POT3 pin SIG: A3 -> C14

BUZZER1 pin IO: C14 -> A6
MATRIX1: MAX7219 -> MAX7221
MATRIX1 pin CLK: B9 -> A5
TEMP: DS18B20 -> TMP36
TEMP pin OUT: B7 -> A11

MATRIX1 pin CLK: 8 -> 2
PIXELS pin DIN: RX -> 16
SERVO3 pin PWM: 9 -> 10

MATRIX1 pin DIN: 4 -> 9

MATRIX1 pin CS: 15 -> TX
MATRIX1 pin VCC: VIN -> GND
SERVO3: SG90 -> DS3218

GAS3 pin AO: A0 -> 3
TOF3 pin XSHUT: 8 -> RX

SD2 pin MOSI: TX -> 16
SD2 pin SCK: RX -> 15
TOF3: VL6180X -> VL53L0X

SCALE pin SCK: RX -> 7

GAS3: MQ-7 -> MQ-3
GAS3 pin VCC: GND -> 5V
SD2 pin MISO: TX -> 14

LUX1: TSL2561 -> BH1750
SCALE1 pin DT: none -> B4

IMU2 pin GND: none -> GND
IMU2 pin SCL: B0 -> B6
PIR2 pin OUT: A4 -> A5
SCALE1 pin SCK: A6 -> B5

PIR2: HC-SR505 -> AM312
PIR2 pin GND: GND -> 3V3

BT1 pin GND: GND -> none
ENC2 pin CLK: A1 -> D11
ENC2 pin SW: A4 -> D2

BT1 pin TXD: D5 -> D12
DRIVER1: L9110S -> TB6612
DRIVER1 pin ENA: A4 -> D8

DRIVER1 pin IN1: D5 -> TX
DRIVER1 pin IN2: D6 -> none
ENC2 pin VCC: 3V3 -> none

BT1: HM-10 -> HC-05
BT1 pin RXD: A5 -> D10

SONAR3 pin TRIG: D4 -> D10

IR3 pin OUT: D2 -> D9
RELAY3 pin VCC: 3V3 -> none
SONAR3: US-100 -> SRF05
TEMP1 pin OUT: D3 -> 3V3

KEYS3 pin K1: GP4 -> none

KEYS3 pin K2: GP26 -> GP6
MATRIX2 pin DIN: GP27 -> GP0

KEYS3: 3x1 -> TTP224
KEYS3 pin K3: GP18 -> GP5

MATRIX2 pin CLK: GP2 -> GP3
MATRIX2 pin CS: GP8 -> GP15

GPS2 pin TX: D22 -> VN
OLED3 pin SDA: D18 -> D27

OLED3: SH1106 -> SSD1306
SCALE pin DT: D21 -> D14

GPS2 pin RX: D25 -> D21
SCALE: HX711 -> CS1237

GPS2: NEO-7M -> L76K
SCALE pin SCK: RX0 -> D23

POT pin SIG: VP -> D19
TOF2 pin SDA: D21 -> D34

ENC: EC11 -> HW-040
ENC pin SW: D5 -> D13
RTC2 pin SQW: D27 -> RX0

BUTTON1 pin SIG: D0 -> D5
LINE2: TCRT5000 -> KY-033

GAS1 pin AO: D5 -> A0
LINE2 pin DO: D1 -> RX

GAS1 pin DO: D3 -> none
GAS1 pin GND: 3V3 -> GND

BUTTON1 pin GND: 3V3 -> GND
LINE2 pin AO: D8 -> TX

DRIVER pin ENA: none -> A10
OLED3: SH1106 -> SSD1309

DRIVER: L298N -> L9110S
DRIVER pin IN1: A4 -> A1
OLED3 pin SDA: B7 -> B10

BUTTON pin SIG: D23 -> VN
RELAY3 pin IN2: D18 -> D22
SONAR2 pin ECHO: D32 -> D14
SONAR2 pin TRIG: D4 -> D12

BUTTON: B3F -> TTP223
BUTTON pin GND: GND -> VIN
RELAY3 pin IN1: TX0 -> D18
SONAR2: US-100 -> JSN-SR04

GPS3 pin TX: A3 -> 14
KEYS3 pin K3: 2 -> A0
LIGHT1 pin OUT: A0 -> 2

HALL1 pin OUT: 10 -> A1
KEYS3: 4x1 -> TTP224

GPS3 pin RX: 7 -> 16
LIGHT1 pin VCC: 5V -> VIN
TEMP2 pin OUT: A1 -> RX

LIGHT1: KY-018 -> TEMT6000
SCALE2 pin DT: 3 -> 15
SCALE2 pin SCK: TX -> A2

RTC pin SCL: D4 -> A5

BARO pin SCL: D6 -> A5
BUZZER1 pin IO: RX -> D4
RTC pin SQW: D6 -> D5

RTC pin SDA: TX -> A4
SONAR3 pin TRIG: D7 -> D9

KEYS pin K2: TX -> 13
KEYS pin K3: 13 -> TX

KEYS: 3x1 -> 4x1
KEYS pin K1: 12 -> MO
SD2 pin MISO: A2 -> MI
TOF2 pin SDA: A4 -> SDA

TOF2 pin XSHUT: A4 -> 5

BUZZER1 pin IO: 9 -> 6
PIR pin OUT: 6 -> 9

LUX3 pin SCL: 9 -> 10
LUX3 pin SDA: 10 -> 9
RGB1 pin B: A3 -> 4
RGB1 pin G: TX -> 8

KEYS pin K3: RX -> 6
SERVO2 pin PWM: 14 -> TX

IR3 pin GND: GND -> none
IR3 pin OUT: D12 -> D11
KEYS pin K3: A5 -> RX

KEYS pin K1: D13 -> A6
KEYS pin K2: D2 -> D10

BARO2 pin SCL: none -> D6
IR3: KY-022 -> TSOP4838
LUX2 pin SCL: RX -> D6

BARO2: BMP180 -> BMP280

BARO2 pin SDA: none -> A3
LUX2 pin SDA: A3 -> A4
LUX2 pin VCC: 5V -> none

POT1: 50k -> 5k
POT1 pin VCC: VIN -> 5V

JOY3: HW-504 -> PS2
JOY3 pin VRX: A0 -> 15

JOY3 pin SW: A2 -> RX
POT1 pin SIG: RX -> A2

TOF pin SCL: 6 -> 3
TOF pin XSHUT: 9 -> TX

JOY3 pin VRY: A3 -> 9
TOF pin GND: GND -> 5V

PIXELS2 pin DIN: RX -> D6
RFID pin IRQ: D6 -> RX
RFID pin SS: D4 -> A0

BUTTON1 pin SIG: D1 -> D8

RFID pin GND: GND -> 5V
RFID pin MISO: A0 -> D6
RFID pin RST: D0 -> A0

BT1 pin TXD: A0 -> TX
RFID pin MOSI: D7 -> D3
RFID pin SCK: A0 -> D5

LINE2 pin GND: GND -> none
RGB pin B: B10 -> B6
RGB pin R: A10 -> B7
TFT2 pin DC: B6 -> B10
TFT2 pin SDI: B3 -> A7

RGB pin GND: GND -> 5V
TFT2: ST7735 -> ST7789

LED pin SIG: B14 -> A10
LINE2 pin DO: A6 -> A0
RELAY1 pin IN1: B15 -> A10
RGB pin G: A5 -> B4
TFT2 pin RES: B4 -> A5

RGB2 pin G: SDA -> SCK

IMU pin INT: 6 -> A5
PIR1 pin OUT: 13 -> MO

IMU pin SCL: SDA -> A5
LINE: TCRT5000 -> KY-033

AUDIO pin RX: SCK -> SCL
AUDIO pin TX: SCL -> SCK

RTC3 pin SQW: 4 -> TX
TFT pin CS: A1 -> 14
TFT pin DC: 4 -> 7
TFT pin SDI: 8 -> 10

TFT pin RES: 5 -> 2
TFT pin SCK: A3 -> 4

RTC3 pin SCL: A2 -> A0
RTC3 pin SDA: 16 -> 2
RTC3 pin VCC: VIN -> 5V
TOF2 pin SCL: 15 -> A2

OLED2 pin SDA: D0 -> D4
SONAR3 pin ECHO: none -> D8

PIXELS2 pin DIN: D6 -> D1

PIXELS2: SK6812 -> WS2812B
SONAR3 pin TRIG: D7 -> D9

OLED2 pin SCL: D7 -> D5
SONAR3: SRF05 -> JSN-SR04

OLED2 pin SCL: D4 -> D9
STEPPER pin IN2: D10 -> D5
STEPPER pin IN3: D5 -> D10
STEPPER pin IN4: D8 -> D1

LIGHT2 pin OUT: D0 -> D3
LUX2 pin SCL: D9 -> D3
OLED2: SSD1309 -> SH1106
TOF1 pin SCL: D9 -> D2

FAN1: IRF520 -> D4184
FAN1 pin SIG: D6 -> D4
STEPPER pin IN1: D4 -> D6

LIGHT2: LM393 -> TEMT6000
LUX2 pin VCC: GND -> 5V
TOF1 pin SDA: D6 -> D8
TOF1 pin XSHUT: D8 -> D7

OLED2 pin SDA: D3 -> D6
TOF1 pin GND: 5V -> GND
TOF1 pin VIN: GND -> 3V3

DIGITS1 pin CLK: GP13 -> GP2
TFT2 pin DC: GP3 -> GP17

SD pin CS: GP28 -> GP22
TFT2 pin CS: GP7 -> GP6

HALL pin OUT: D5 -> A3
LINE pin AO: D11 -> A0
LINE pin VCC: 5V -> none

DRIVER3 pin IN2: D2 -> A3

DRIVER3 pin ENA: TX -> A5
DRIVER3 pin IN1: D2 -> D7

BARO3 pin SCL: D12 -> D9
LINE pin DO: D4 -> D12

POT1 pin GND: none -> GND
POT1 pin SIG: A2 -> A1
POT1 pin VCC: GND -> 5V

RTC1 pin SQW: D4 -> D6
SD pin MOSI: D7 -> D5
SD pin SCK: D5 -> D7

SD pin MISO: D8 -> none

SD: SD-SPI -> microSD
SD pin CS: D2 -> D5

→ Task directions
Please give back exactly the lines of the listing above that run from the one containing "TOF3: VL6180X -> VL53L0X" through the one containing "KEYS3 pin K1: GP4 -> none", and only those.

→ Result
TOF3: VL6180X -> VL53L0X

SCALE pin SCK: RX -> 7

GAS3: MQ-7 -> MQ-3
GAS3 pin VCC: GND -> 5V
SD2 pin MISO: TX -> 14

LUX1: TSL2561 -> BH1750
SCALE1 pin DT: none -> B4

IMU2 pin GND: none -> GND
IMU2 pin SCL: B0 -> B6
PIR2 pin OUT: A4 -> A5
SCALE1 pin SCK: A6 -> B5

PIR2: HC-SR505 -> AM312
PIR2 pin GND: GND -> 3V3

BT1 pin GND: GND -> none
ENC2 pin CLK: A1 -> D11
ENC2 pin SW: A4 -> D2

BT1 pin TXD: D5 -> D12
DRIVER1: L9110S -> TB6612
DRIVER1 pin ENA: A4 -> D8

DRIVER1 pin IN1: D5 -> TX
DRIVER1 pin IN2: D6 -> none
ENC2 pin VCC: 3V3 -> none

BT1: HM-10 -> HC-05
BT1 pin RXD: A5 -> D10

SONAR3 pin TRIG: D4 -> D10

IR3 pin OUT: D2 -> D9
RELAY3 pin VCC: 3V3 -> none
SONAR3: US-100 -> SRF05
TEMP1 pin OUT: D3 -> 3V3

KEYS3 pin K1: GP4 -> none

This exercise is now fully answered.